* WORK INSTRUCTION *
In the entries below, locate the line with "(448, 373) = (344, 400): orange", then give again that line and all lines after it, exactly, with pictures omitted.

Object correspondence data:
[Start of Attachment]
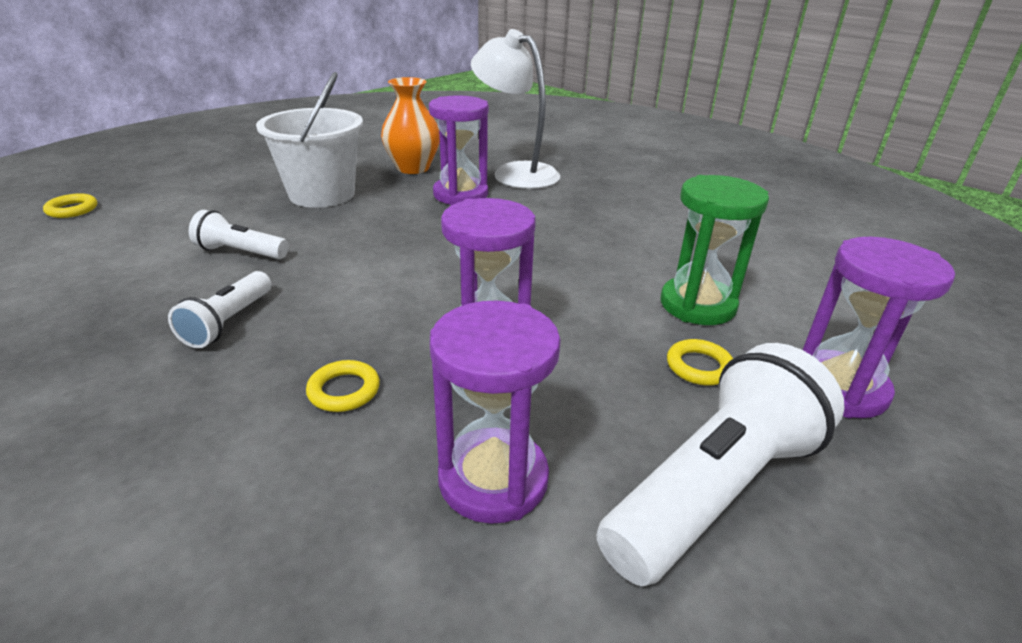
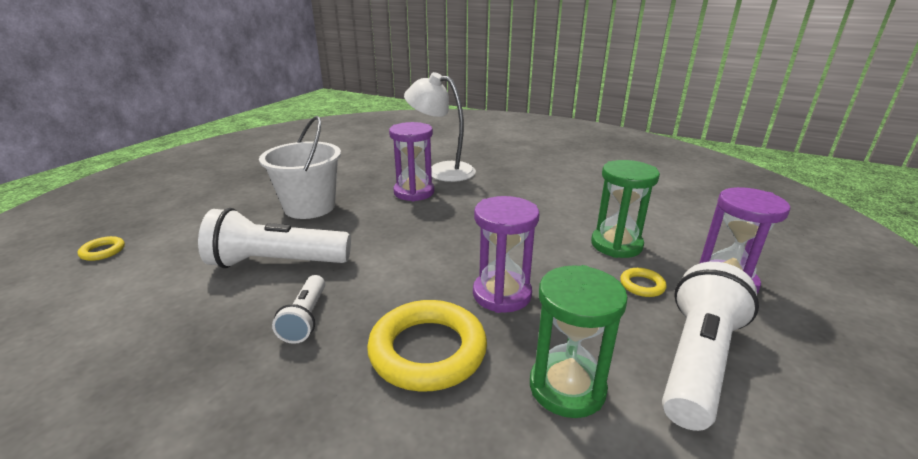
camera: 15 degrees left, 5 degrees down
(240, 252) = (276, 263): white flashlight -> white flashlight, size x1.85
(344, 390) = (427, 350): yellow ring -> yellow ring, size x2.24
(413, 168) = (365, 177): orange vase -> none
(493, 479) = (567, 387): purple hourglass -> green hourglass

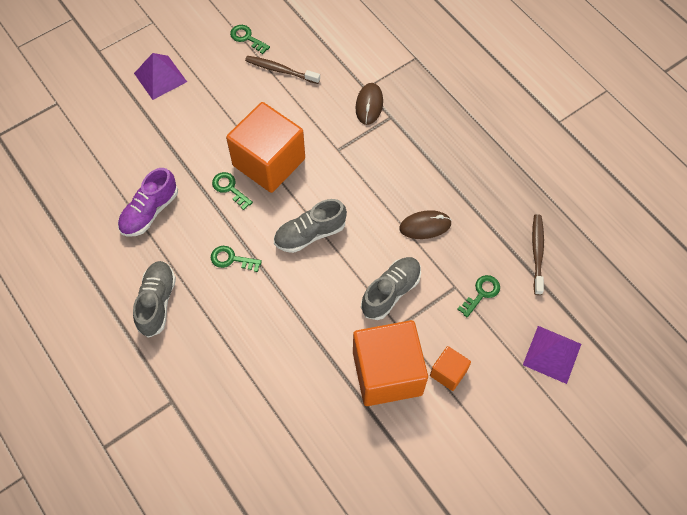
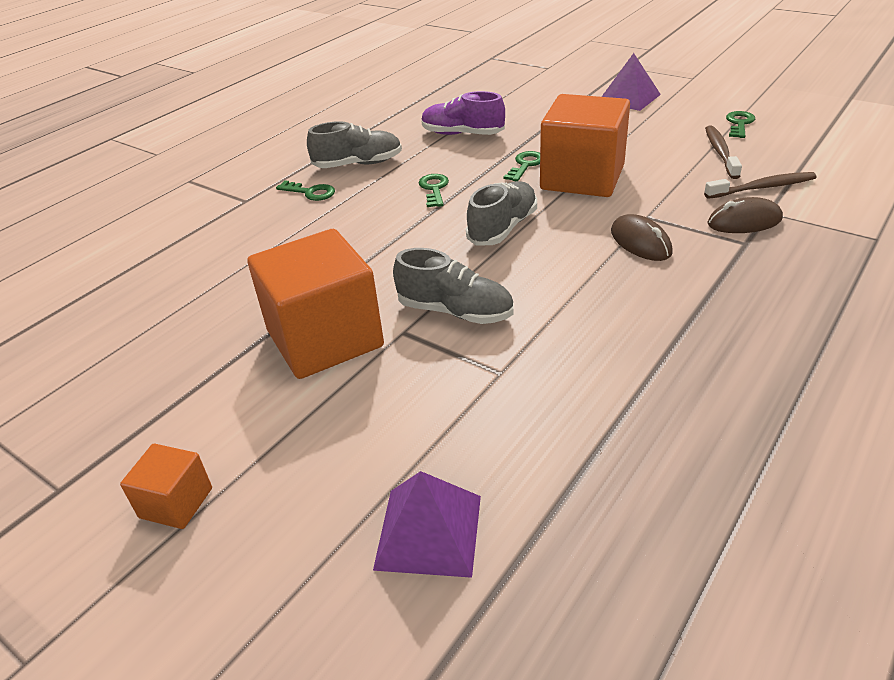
camera: 75 degrees right, 25 degrees down
(310, 234) = (503, 228): grey shoe -> grey shoe turned 75 degrees clockwise
(425, 226) = (587, 317): brown mouse -> brown mouse (640, 242)
(448, 373) = (344, 400): orange cube -> orange cube (176, 503)
(481, 293) = (505, 405): green key -> green key (310, 192)
(537, 253) = (633, 461): brown toothbrush -> brown toothbrush (762, 188)

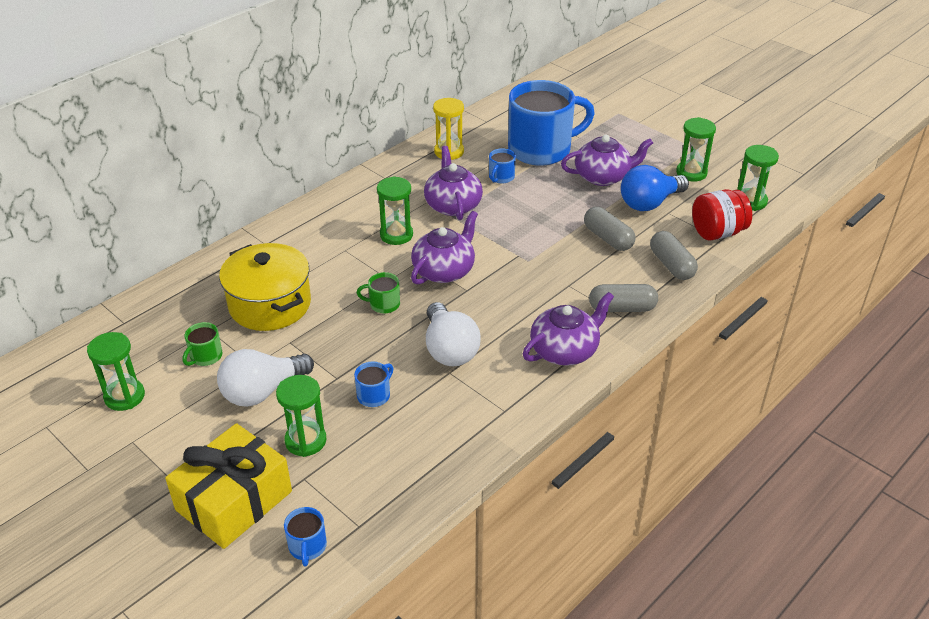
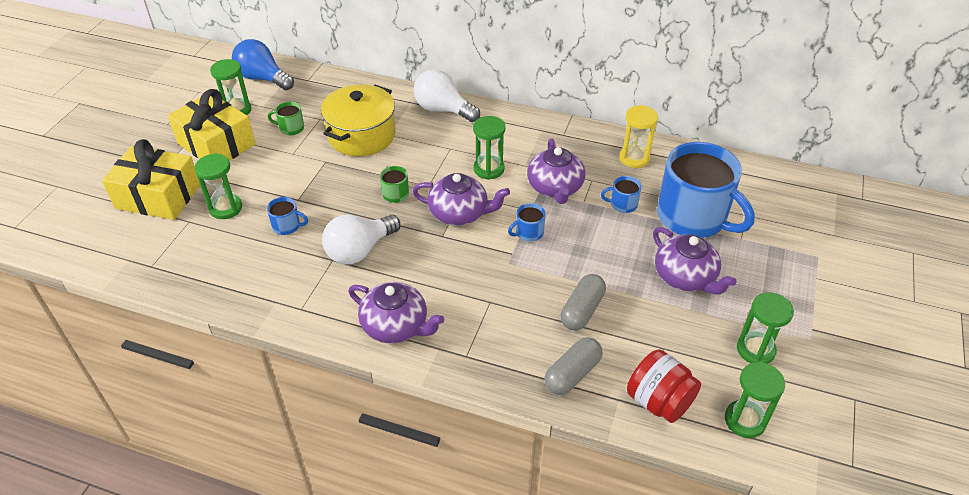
camera: 65 degrees right, 5 degrees up
(176, 428) = (216, 144): none -> yellow gift
(262, 391) = (267, 168): white light bulb -> white light bulb (443, 110)
(307, 546) = (126, 247): blue mug -> blue mug (528, 232)
(453, 205) = (555, 188): purple teapot -> purple teapot turned 120 degrees clockwise
(622, 308) = (478, 351): grey capsule -> none
(649, 203) = (668, 327): blue light bulb -> blue light bulb (263, 78)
[End of Attachment]
* SOLUTION FOR THIS EXERCISE *
(448, 373) = (344, 400): orange cube -> orange cube (176, 503)
(481, 293) = (505, 405): green key -> green key (310, 192)
(537, 253) = (633, 461): brown toothbrush -> brown toothbrush (762, 188)

camera: 65 degrees right, 5 degrees up
(176, 428) = (216, 144): none -> yellow gift
(262, 391) = (267, 168): white light bulb -> white light bulb (443, 110)
(307, 546) = (126, 247): blue mug -> blue mug (528, 232)
(453, 205) = (555, 188): purple teapot -> purple teapot turned 120 degrees clockwise
(622, 308) = (478, 351): grey capsule -> none
(649, 203) = (668, 327): blue light bulb -> blue light bulb (263, 78)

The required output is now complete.